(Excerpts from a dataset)
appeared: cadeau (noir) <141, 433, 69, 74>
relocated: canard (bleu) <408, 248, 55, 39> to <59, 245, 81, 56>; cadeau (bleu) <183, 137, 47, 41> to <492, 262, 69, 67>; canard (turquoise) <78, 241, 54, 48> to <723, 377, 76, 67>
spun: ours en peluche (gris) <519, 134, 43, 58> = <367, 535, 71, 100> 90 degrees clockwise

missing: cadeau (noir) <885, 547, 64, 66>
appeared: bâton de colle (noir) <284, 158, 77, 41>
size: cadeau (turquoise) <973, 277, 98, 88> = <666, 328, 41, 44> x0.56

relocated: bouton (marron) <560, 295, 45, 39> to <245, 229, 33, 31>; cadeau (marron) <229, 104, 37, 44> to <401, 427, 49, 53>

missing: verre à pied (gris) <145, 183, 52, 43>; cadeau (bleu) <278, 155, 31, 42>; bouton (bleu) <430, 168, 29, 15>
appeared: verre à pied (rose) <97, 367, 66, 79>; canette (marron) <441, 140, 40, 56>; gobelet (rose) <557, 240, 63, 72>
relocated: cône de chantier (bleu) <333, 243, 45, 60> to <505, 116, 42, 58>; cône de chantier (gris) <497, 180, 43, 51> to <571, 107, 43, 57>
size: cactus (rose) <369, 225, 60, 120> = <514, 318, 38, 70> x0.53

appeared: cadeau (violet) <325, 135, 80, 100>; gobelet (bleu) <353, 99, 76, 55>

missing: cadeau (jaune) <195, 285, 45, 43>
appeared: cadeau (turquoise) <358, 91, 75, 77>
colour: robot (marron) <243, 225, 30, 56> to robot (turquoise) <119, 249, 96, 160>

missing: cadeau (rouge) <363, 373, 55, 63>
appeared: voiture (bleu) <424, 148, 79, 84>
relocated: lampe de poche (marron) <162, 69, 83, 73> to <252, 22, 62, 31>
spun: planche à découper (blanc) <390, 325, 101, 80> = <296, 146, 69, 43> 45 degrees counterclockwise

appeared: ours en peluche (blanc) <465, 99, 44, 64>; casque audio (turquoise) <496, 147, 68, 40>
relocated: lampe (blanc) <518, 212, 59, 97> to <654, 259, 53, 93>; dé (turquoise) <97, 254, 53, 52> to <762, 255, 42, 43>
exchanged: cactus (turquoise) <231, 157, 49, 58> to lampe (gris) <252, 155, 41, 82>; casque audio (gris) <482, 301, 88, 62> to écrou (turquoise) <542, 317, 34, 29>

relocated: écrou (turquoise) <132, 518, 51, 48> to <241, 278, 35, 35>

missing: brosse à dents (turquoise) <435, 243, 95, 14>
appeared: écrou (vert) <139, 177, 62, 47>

** Work request **
Each line in the records above must be returned exactly as it stands.

** Answer section **
appeared: cadeau (noir) <141, 433, 69, 74>
relocated: canard (bleu) <408, 248, 55, 39> to <59, 245, 81, 56>; cadeau (bleu) <183, 137, 47, 41> to <492, 262, 69, 67>; canard (turquoise) <78, 241, 54, 48> to <723, 377, 76, 67>
spun: ours en peluche (gris) <519, 134, 43, 58> = <367, 535, 71, 100> 90 degrees clockwise

missing: cadeau (noir) <885, 547, 64, 66>
appeared: bâton de colle (noir) <284, 158, 77, 41>
size: cadeau (turquoise) <973, 277, 98, 88> = <666, 328, 41, 44> x0.56

relocated: bouton (marron) <560, 295, 45, 39> to <245, 229, 33, 31>; cadeau (marron) <229, 104, 37, 44> to <401, 427, 49, 53>

missing: verre à pied (gris) <145, 183, 52, 43>; cadeau (bleu) <278, 155, 31, 42>; bouton (bleu) <430, 168, 29, 15>
appeared: verre à pied (rose) <97, 367, 66, 79>; canette (marron) <441, 140, 40, 56>; gobelet (rose) <557, 240, 63, 72>
relocated: cône de chantier (bleu) <333, 243, 45, 60> to <505, 116, 42, 58>; cône de chantier (gris) <497, 180, 43, 51> to <571, 107, 43, 57>
size: cactus (rose) <369, 225, 60, 120> = <514, 318, 38, 70> x0.53

appeared: cadeau (violet) <325, 135, 80, 100>; gobelet (bleu) <353, 99, 76, 55>

missing: cadeau (jaune) <195, 285, 45, 43>
appeared: cadeau (turquoise) <358, 91, 75, 77>
colour: robot (marron) <243, 225, 30, 56> to robot (turquoise) <119, 249, 96, 160>

missing: cadeau (rouge) <363, 373, 55, 63>
appeared: voiture (bleu) <424, 148, 79, 84>
relocated: lampe de poche (marron) <162, 69, 83, 73> to <252, 22, 62, 31>
spun: planche à découper (blanc) <390, 325, 101, 80> = <296, 146, 69, 43> 45 degrees counterclockwise

appeared: ours en peluche (blanc) <465, 99, 44, 64>; casque audio (turquoise) <496, 147, 68, 40>
relocated: lampe (blanc) <518, 212, 59, 97> to <654, 259, 53, 93>; dé (turquoise) <97, 254, 53, 52> to <762, 255, 42, 43>
exchanged: cactus (turquoise) <231, 157, 49, 58> to lampe (gris) <252, 155, 41, 82>; casque audio (gris) <482, 301, 88, 62> to écrou (turquoise) <542, 317, 34, 29>

relocated: écrou (turquoise) <132, 518, 51, 48> to <241, 278, 35, 35>

missing: brosse à dents (turquoise) <435, 243, 95, 14>
appeared: écrou (vert) <139, 177, 62, 47>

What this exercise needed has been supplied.